- [Brief]:
Extract, from the listing that follows, each line containing the word "black".

- [Exercise material]:
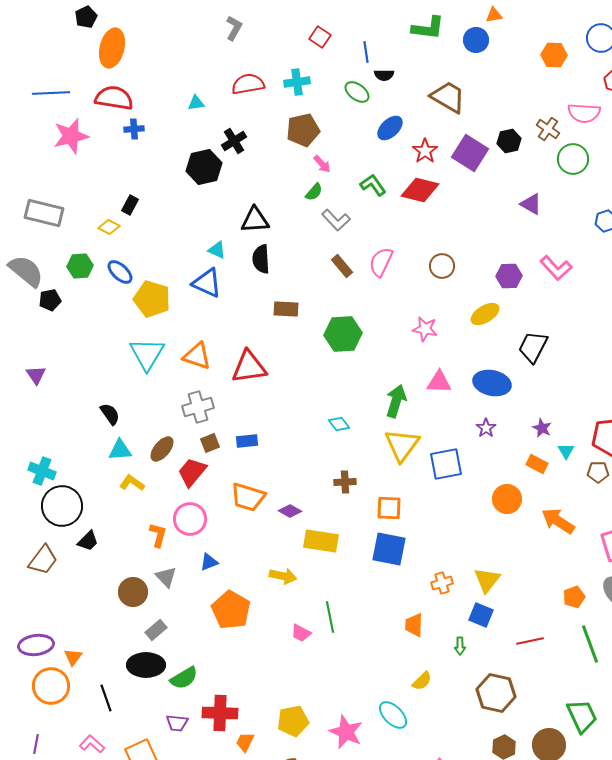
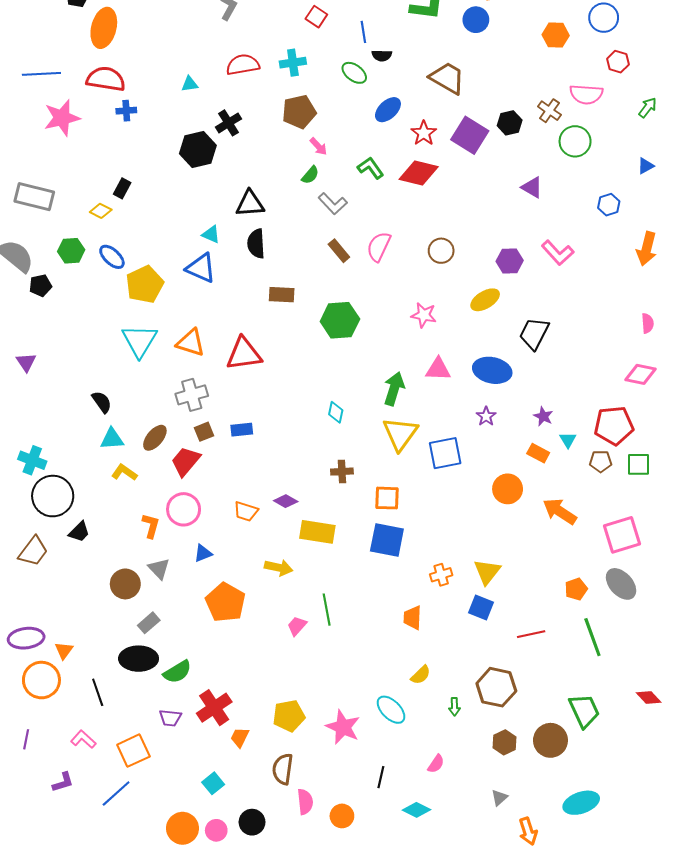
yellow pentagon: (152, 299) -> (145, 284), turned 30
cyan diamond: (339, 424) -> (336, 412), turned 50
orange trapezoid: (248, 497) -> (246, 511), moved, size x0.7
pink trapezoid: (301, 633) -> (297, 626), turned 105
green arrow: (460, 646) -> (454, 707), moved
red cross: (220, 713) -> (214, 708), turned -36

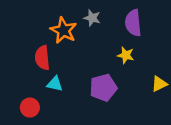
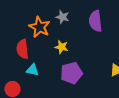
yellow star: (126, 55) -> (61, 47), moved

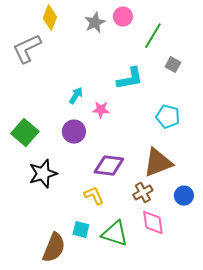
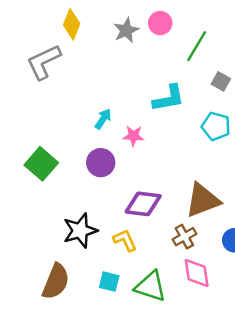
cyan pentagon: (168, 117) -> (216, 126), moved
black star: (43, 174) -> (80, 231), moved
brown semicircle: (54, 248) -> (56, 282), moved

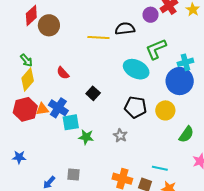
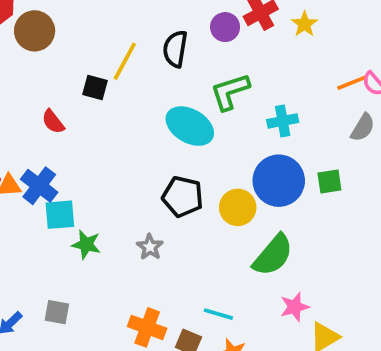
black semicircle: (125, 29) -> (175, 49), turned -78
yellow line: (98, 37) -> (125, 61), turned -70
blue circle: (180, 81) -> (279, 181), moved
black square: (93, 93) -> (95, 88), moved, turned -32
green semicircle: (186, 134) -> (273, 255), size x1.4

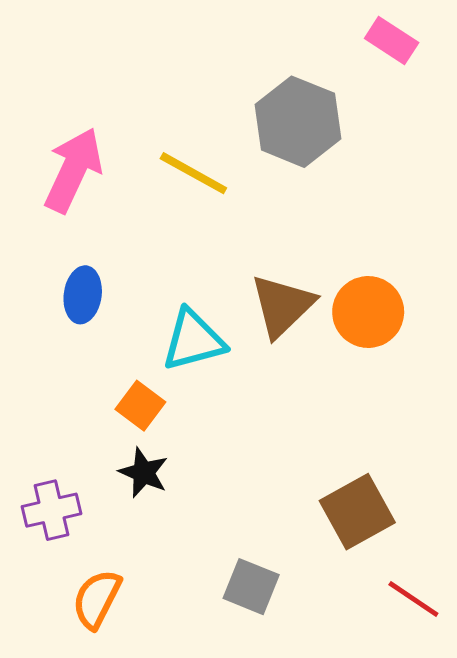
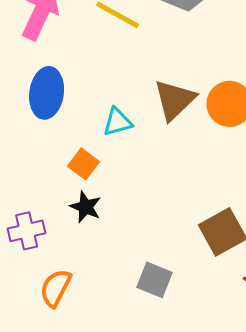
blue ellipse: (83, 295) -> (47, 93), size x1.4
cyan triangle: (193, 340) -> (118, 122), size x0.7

- [Solution to this problem]:
black star: (43, 174) -> (80, 231), moved
black semicircle: (125, 29) -> (175, 49), turned -78
black square: (93, 93) -> (95, 88), moved, turned -32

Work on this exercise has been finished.